- _Problem description_: Return all the lines below exactly. Any picture among them is omitted.

:: Available data ::

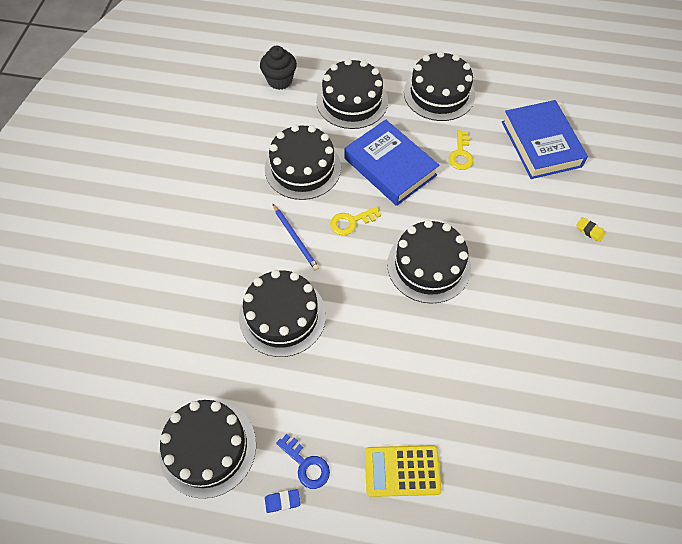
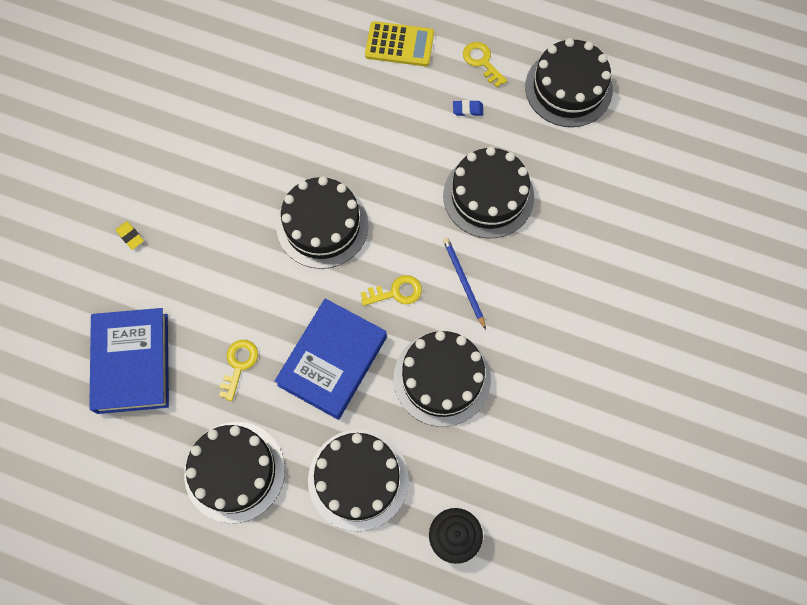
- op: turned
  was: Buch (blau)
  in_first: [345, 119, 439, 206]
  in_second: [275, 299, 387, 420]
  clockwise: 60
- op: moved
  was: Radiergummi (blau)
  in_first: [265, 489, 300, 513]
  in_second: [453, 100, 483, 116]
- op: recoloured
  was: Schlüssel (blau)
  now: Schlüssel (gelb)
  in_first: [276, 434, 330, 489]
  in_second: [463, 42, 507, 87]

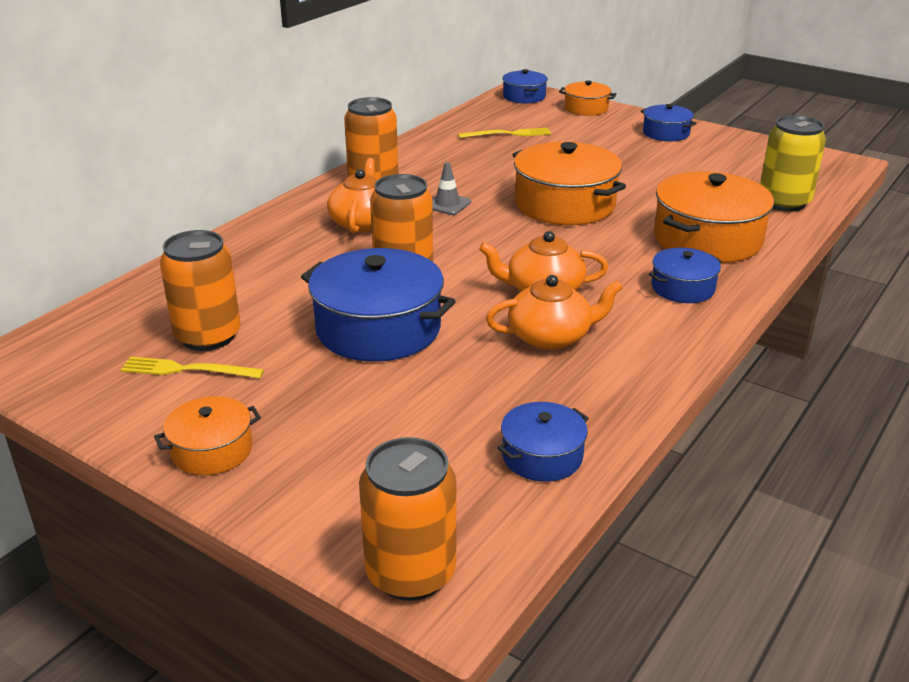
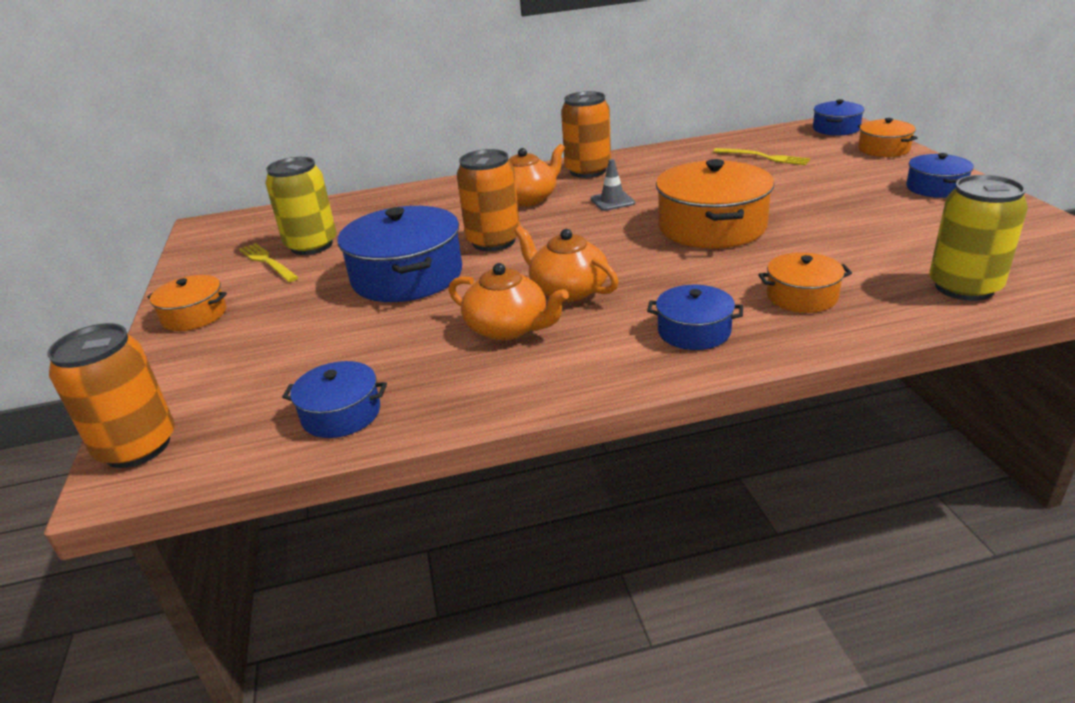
- op: recoloured
  was: Dose (orange)
  now: Dose (gelb)
  in_first: [160, 230, 241, 351]
  in_second: [265, 157, 337, 255]
- op: resized
  was: Kochtopf (orange)
  in_first: [654, 171, 774, 263]
  in_second: [758, 252, 852, 313]
  ratio: 0.54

:::

- _Reply to the exercise_:
- op: turned
  was: Buch (blau)
  in_first: [345, 119, 439, 206]
  in_second: [275, 299, 387, 420]
  clockwise: 60
- op: moved
  was: Radiergummi (blau)
  in_first: [265, 489, 300, 513]
  in_second: [453, 100, 483, 116]
- op: recoloured
  was: Schlüssel (blau)
  now: Schlüssel (gelb)
  in_first: [276, 434, 330, 489]
  in_second: [463, 42, 507, 87]

- op: recoloured
  was: Dose (orange)
  now: Dose (gelb)
  in_first: [160, 230, 241, 351]
  in_second: [265, 157, 337, 255]
- op: resized
  was: Kochtopf (orange)
  in_first: [654, 171, 774, 263]
  in_second: [758, 252, 852, 313]
  ratio: 0.54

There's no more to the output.